[PROBLEM]
Which lines below hold the word "plus"? Report each one.

INFORMATION PROVIDED below:

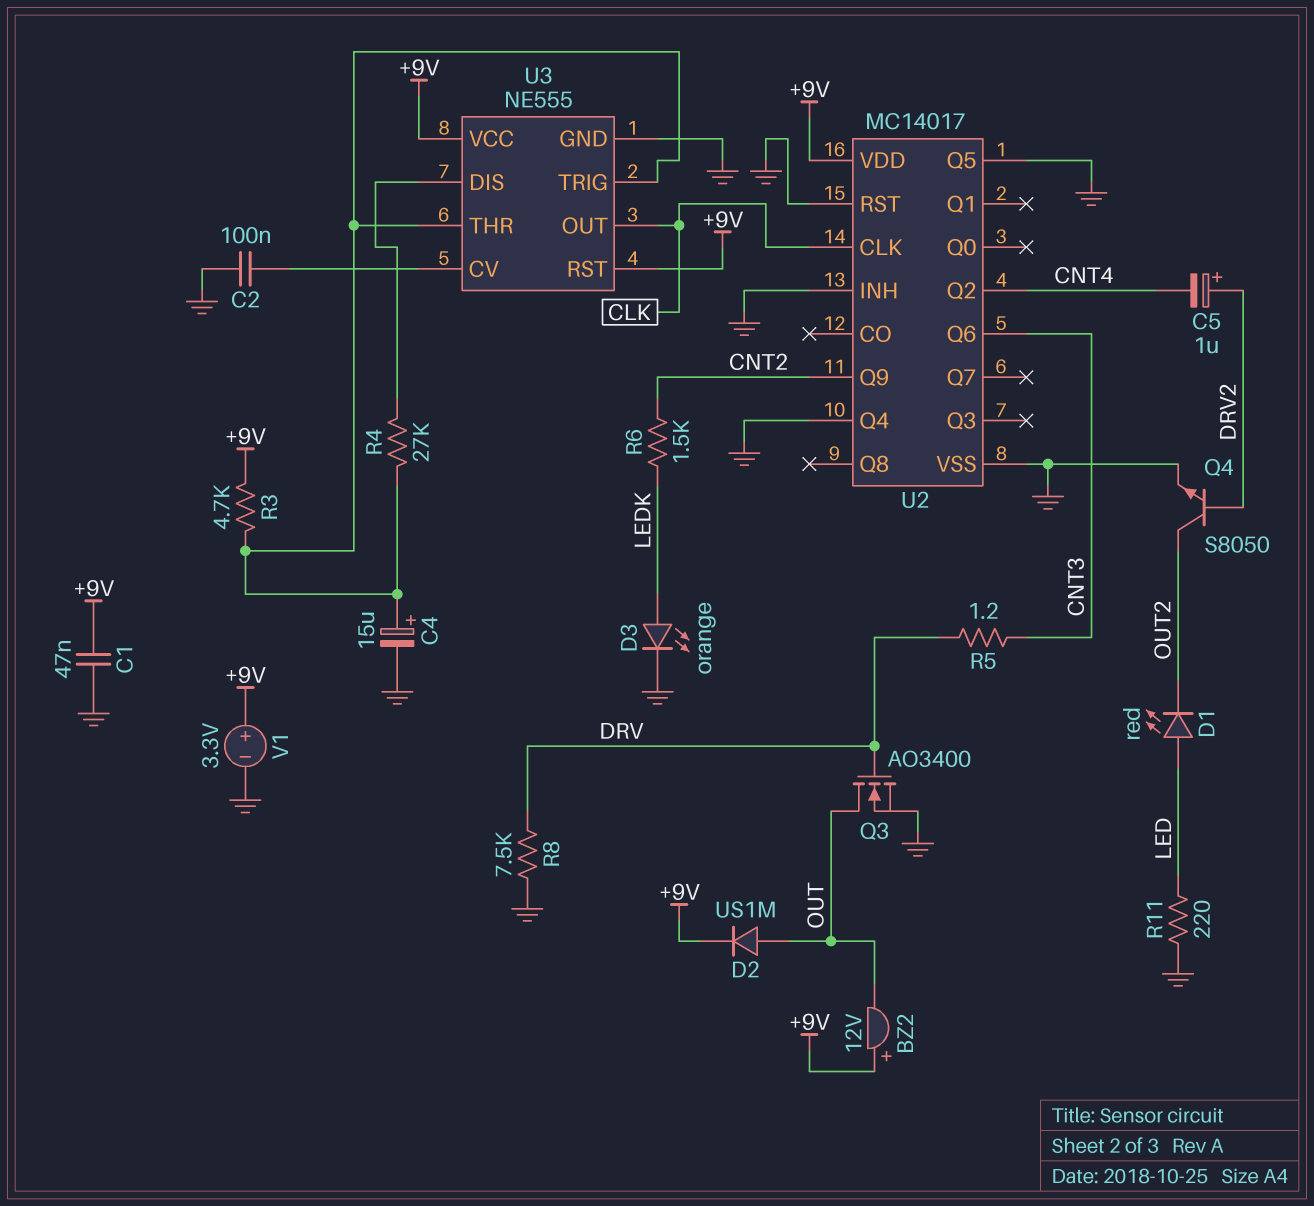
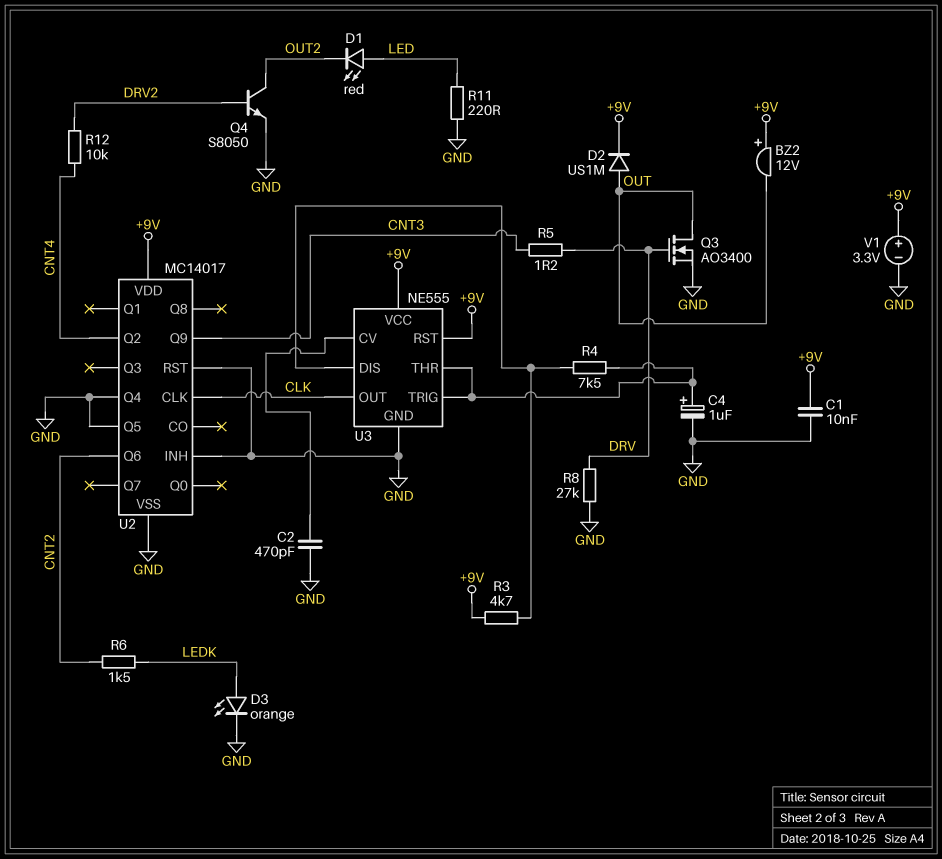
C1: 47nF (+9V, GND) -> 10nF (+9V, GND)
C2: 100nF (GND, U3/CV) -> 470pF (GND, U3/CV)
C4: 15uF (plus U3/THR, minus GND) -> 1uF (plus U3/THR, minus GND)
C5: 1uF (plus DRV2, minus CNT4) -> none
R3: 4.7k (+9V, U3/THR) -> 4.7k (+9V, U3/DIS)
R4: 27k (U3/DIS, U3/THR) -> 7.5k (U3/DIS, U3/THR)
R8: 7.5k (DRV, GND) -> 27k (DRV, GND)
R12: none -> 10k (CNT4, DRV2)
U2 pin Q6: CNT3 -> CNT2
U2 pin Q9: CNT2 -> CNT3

End of INFORMATION PROVIDED.

[OUTPUT]
C4: 15uF (plus U3/THR, minus GND) -> 1uF (plus U3/THR, minus GND)
C5: 1uF (plus DRV2, minus CNT4) -> none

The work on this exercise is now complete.